Among the records, which lines include "from"? List them.

--- Data shown ---
┄┄┄┄┄┄

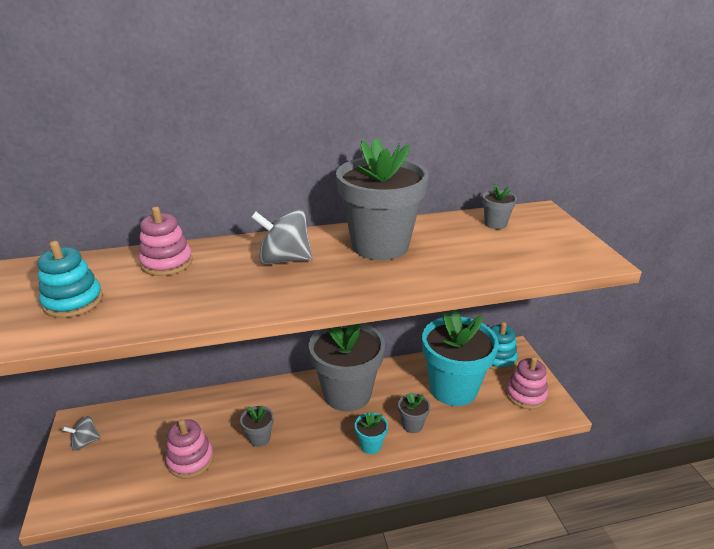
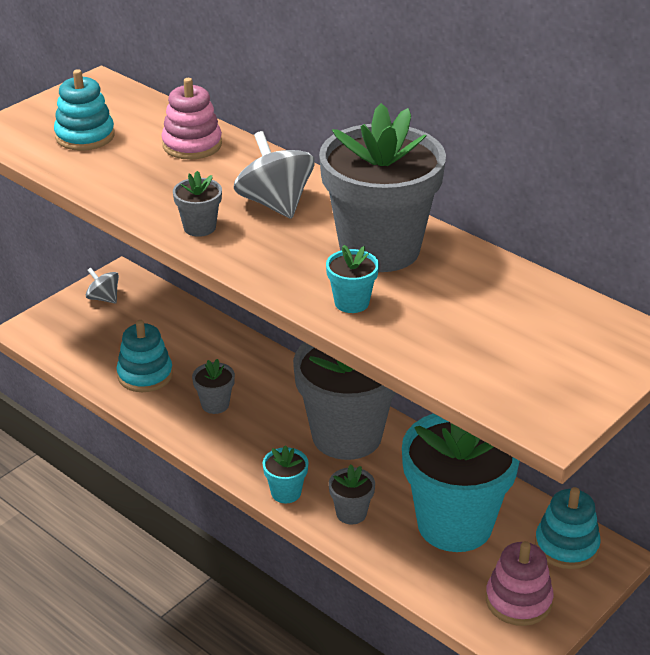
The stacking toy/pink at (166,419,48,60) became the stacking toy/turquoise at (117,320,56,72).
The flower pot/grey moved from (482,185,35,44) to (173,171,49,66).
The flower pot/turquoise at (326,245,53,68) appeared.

┄┄┄┄┄┄

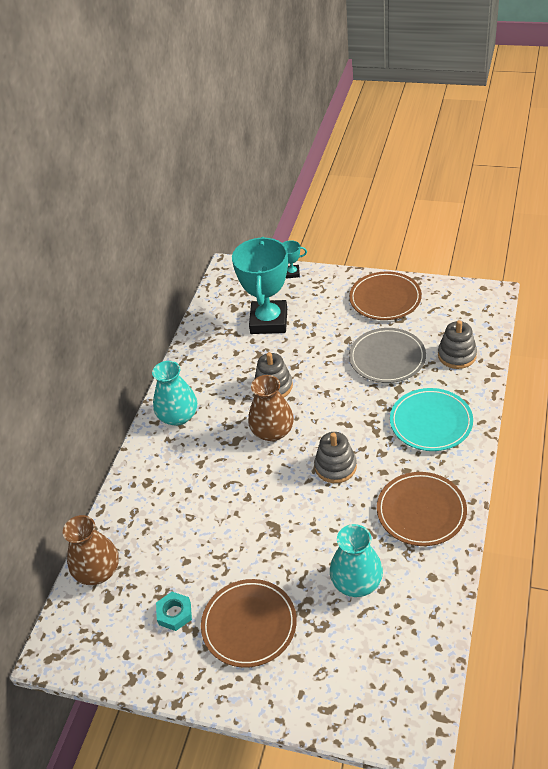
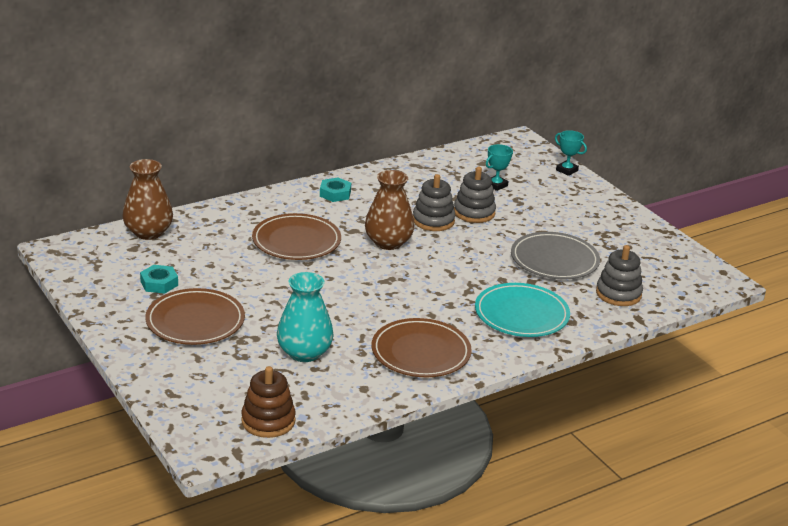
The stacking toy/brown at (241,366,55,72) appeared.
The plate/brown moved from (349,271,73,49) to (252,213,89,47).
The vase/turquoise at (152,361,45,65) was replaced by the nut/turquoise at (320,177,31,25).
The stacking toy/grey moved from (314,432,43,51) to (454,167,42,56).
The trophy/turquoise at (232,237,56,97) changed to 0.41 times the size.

┄┄┄┄┄┄

--- Response area ---
The flower pot/grey moved from (482,185,35,44) to (173,171,49,66).
The plate/brown moved from (349,271,73,49) to (252,213,89,47).
The stacking toy/grey moved from (314,432,43,51) to (454,167,42,56).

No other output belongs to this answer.